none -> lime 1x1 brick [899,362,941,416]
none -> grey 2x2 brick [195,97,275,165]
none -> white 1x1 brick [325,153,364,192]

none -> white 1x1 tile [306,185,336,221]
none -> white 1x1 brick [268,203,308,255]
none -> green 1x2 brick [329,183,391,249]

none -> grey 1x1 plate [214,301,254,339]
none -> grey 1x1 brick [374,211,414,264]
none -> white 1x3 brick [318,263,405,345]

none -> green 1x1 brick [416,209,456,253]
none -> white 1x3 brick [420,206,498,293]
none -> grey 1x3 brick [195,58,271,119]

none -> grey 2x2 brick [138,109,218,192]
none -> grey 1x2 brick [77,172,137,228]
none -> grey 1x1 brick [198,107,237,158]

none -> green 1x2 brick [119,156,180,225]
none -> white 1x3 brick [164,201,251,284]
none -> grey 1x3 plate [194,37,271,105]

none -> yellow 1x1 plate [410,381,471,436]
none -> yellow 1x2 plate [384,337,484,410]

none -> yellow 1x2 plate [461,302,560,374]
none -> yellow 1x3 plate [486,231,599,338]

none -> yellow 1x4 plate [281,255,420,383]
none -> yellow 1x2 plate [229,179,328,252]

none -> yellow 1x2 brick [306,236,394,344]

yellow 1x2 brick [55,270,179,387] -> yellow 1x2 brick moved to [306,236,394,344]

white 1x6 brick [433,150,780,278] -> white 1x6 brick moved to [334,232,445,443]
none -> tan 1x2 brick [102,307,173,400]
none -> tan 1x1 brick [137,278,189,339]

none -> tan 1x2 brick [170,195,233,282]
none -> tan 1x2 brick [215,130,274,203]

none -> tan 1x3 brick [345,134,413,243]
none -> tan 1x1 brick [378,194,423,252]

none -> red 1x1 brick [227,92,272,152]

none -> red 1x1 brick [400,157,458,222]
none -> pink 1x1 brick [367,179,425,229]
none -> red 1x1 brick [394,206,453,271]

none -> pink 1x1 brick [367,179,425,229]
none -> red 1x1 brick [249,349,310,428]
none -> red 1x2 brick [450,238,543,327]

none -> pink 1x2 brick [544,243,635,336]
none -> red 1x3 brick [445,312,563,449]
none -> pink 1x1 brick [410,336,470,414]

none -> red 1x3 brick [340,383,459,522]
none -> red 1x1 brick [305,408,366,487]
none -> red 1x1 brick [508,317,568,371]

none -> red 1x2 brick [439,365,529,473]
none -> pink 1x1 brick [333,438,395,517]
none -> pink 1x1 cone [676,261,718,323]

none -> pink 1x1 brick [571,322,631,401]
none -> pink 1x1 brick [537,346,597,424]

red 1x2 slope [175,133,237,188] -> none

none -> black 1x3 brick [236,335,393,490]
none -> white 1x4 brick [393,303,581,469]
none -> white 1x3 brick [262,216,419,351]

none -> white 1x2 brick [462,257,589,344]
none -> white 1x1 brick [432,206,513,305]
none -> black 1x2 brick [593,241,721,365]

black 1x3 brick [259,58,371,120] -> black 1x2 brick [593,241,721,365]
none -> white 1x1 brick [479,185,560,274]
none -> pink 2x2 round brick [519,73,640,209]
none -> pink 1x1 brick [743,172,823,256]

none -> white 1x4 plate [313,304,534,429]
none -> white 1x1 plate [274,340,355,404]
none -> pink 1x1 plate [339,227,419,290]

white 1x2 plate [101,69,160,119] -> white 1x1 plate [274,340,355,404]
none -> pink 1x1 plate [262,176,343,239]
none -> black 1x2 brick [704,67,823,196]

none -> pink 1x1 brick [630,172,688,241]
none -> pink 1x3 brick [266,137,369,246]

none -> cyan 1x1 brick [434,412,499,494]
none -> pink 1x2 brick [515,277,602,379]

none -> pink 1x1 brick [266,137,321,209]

____

> [Exercise prompt]:
Search the listing above for the string "yellow" and return each line it appears on.

> [Answer to the exercise]:
none -> yellow 1x1 plate [410,381,471,436]
none -> yellow 1x2 plate [384,337,484,410]
none -> yellow 1x2 plate [461,302,560,374]
none -> yellow 1x3 plate [486,231,599,338]
none -> yellow 1x4 plate [281,255,420,383]
none -> yellow 1x2 plate [229,179,328,252]
none -> yellow 1x2 brick [306,236,394,344]
yellow 1x2 brick [55,270,179,387] -> yellow 1x2 brick moved to [306,236,394,344]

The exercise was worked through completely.